Activity: Locate the line that contains "move: GREEN STICKY TAPE 603,213 to 261,305". Print it and every subsequent line through the final line of the records, exactly and only those.

*** Opening Records for this exercise ***

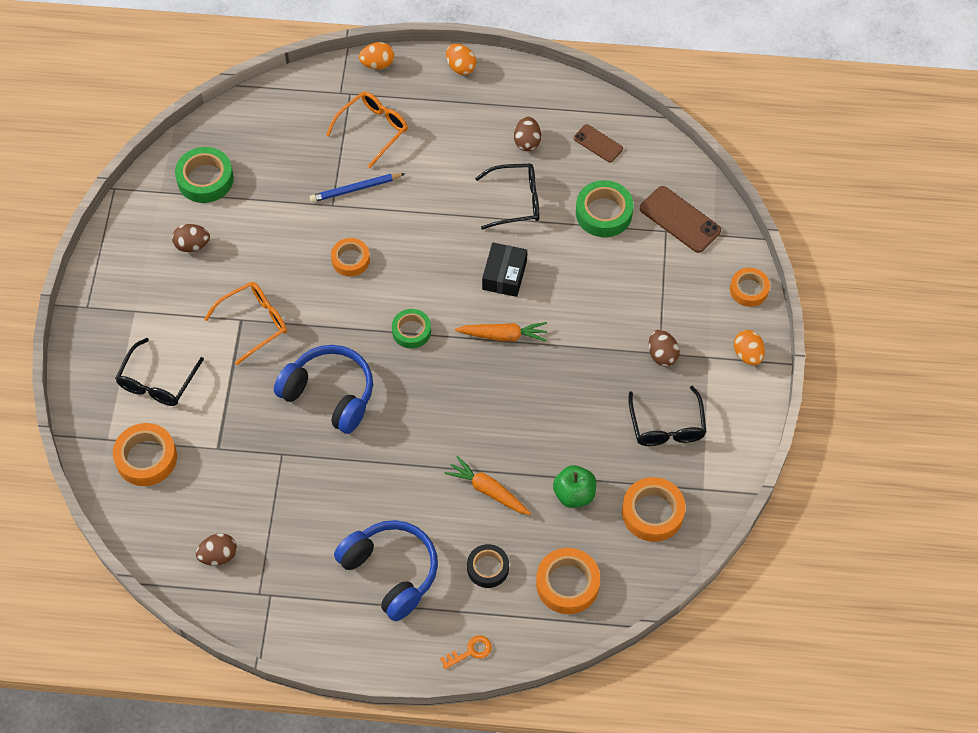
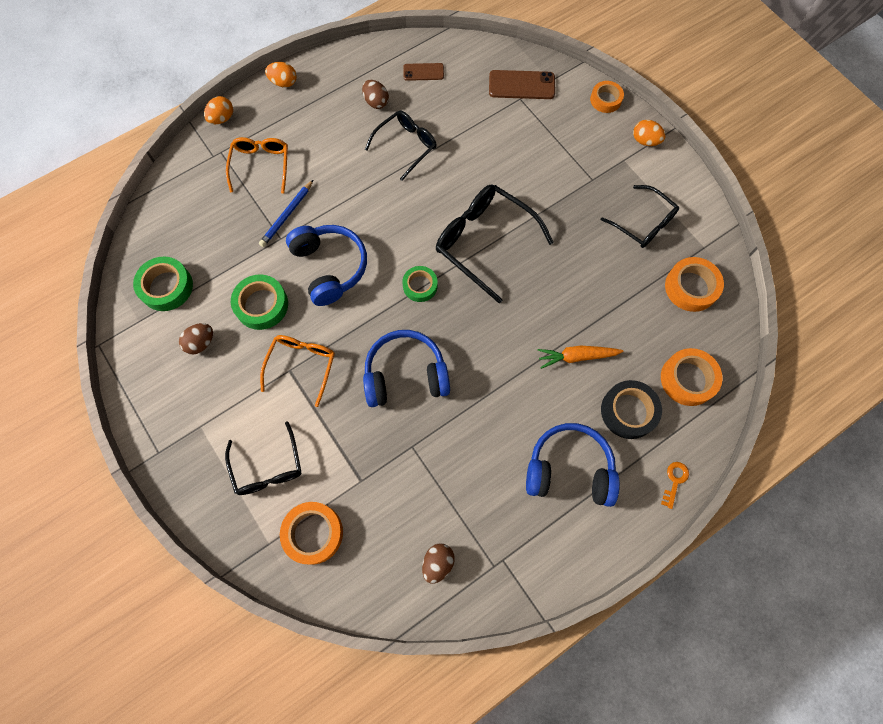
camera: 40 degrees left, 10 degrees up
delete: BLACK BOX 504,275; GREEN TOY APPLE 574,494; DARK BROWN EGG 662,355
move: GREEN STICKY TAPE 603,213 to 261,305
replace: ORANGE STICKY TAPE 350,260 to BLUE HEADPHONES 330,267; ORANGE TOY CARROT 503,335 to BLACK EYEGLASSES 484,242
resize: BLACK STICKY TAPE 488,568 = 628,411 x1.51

*** Closing Records for this exercise ***

Reply to the exercise:
move: GREEN STICKY TAPE 603,213 to 261,305
replace: ORANGE STICKY TAPE 350,260 to BLUE HEADPHONES 330,267; ORANGE TOY CARROT 503,335 to BLACK EYEGLASSES 484,242
resize: BLACK STICKY TAPE 488,568 = 628,411 x1.51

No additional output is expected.